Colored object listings

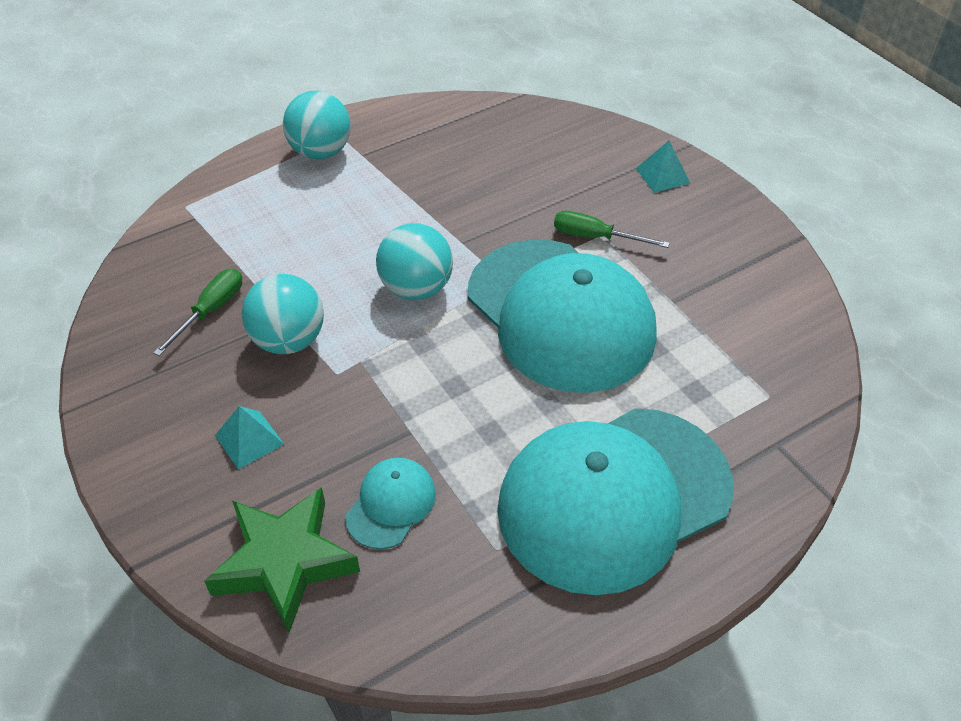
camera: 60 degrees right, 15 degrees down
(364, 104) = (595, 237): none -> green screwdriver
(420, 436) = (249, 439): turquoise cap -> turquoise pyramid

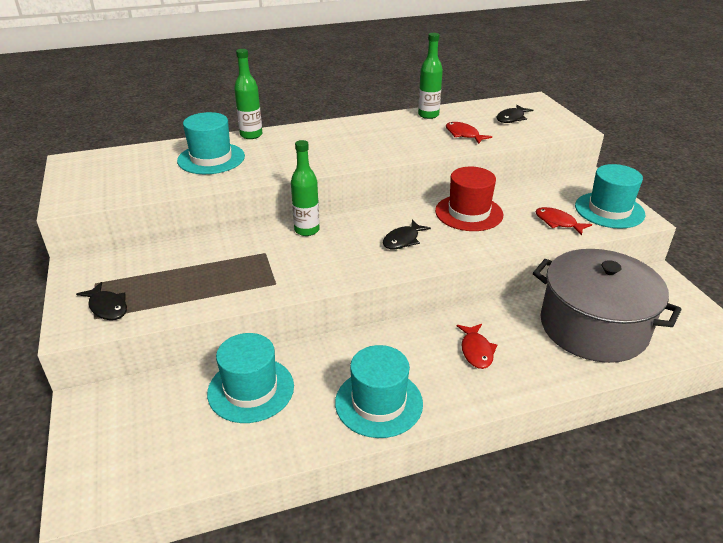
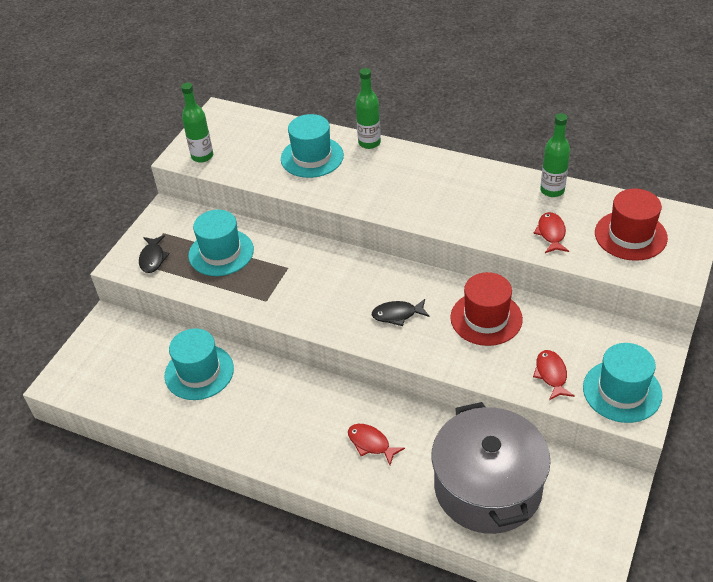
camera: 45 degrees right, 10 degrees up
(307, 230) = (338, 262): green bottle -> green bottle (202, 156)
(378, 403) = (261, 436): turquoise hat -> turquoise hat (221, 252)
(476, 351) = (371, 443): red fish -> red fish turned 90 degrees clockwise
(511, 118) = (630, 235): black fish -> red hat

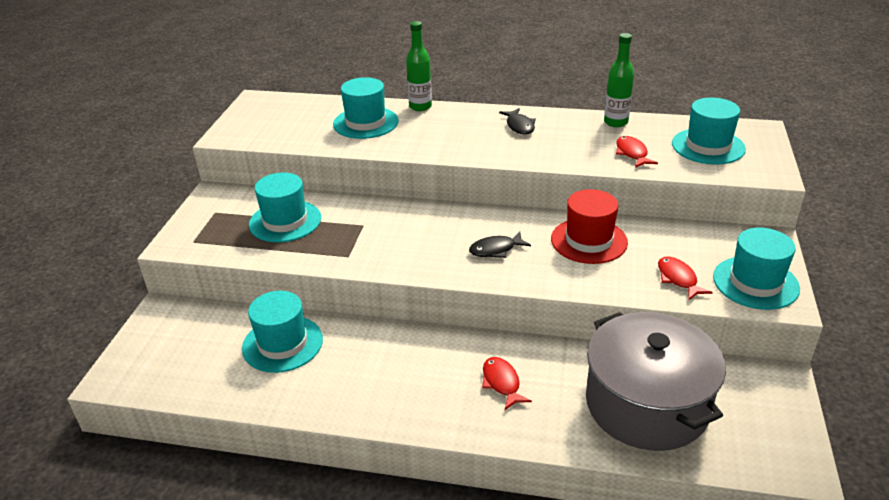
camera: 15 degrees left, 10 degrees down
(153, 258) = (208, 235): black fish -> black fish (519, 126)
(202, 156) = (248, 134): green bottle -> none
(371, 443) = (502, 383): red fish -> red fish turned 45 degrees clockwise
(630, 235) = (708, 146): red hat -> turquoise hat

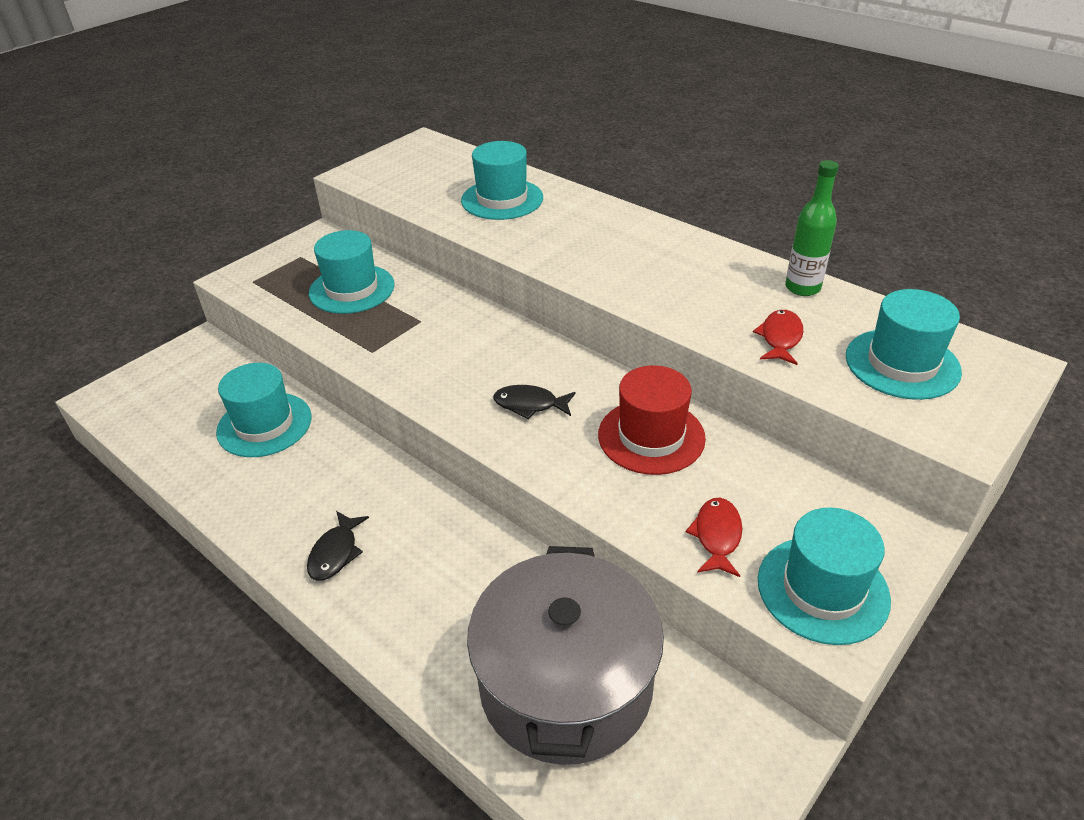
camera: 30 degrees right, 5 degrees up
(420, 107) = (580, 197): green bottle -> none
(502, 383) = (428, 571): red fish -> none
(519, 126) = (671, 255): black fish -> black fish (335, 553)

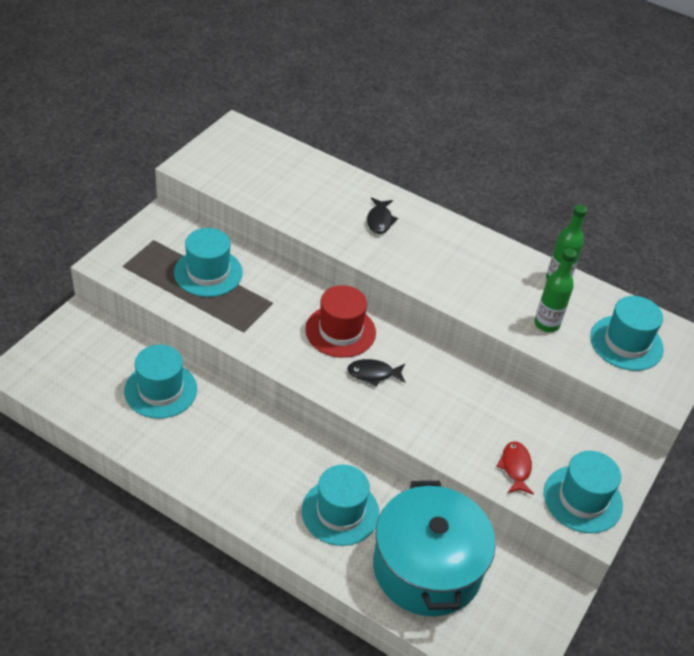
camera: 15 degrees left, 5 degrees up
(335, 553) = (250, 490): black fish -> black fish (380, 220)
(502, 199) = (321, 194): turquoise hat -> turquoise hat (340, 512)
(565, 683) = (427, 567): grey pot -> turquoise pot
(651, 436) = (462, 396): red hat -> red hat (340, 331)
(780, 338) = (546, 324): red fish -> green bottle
==
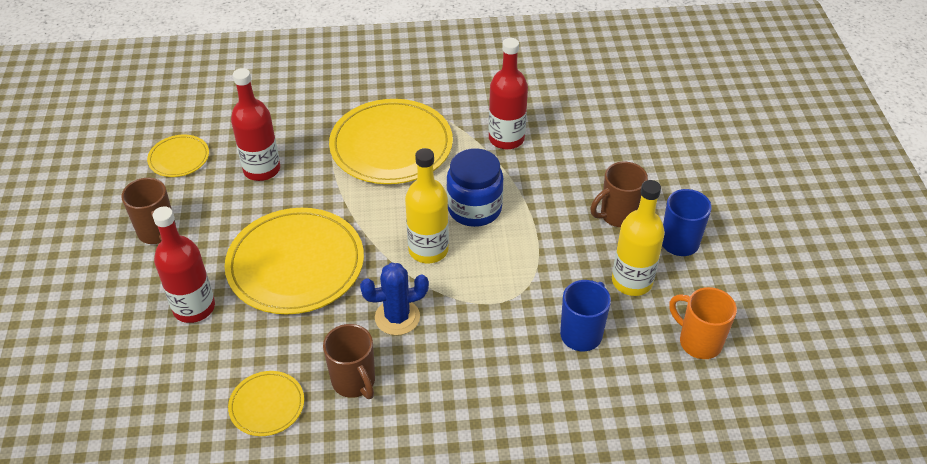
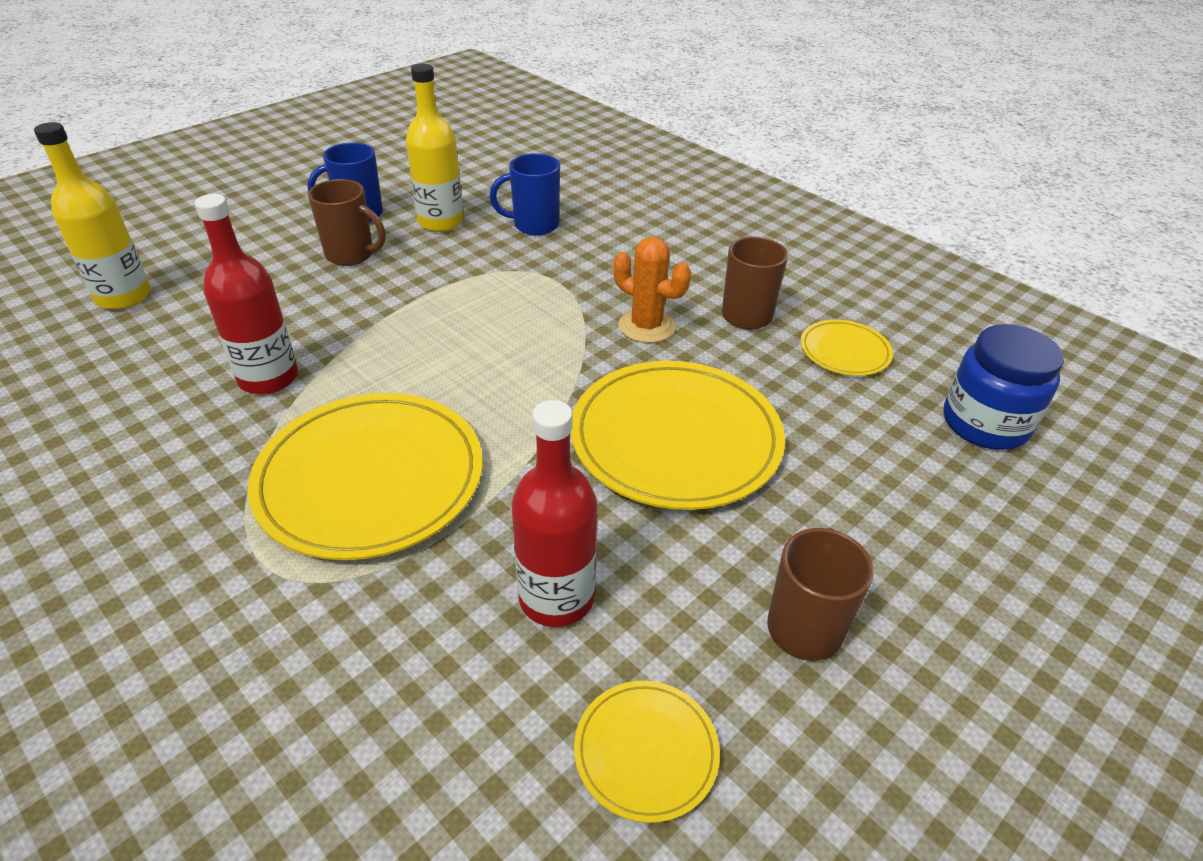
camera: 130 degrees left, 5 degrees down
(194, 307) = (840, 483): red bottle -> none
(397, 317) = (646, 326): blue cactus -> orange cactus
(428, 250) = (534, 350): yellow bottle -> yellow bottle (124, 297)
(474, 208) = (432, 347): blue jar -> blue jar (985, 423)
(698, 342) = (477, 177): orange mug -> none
==
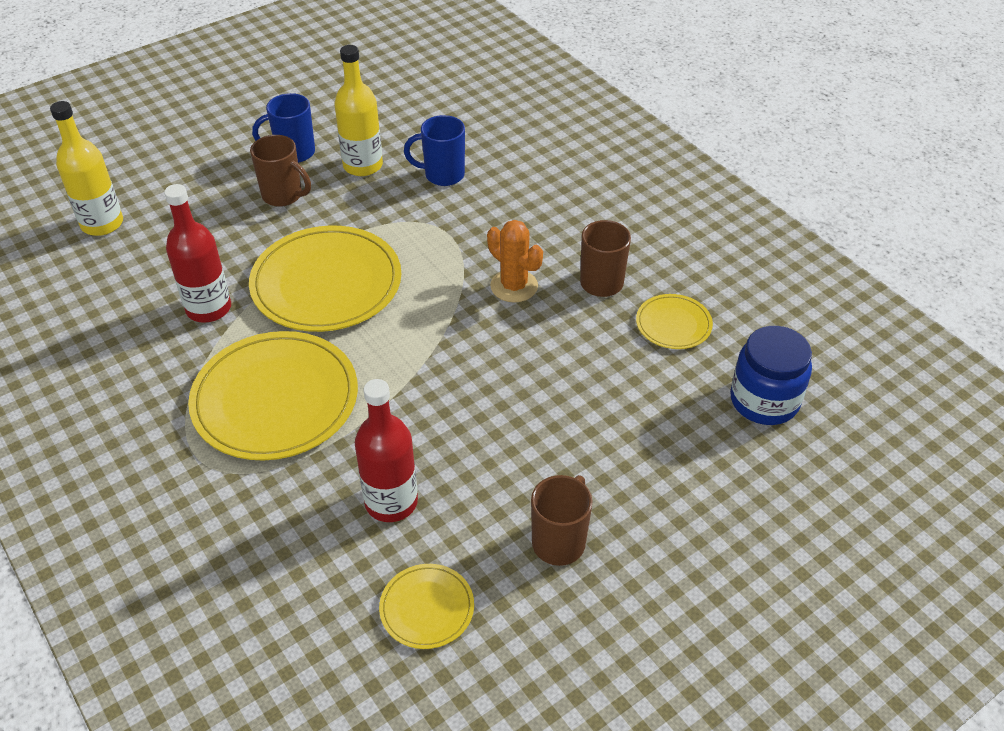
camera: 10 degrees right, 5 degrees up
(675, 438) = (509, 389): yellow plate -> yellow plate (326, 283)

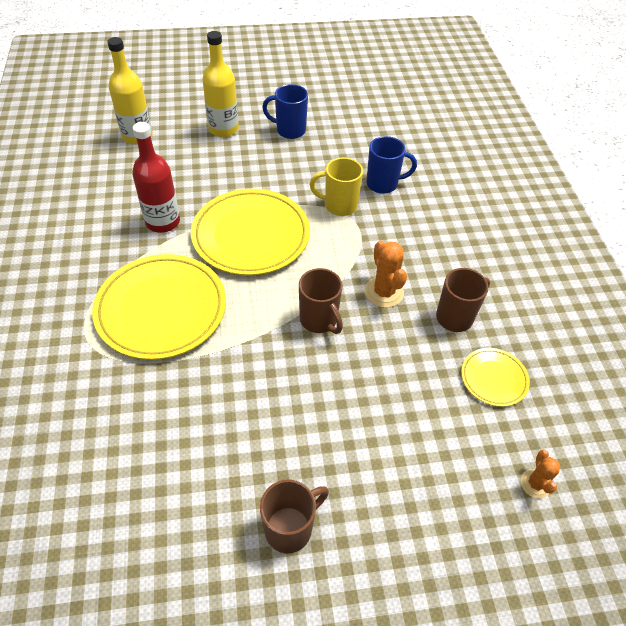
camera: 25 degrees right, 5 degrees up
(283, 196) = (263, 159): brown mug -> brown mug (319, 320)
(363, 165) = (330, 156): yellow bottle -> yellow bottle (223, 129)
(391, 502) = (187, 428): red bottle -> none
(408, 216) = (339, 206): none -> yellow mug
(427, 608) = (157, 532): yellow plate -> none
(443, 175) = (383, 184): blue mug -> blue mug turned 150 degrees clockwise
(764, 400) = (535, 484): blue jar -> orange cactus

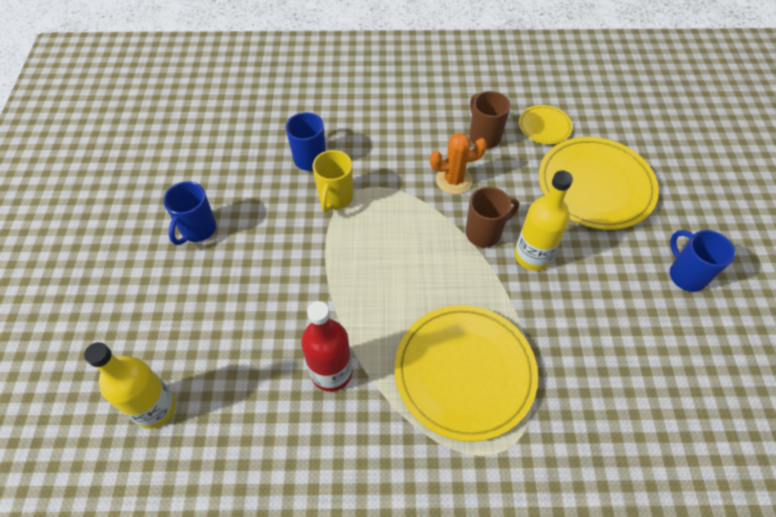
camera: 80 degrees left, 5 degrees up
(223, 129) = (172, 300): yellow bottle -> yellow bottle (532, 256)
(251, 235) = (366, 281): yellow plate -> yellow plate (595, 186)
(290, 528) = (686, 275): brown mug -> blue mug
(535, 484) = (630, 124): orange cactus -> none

ASSIGNMENT
Scan the lines above for "right", then copy every one that has it.

THE COMPLETED TASK
camera: 60 degrees right, 15 degrees down
camera: 45 degrees right, 10 degrees up
camera: 30 degrees right, 5 degrees up
camera: 10 degrees right, 5 degrees up
camera: 25 degrees right, 5 degrees up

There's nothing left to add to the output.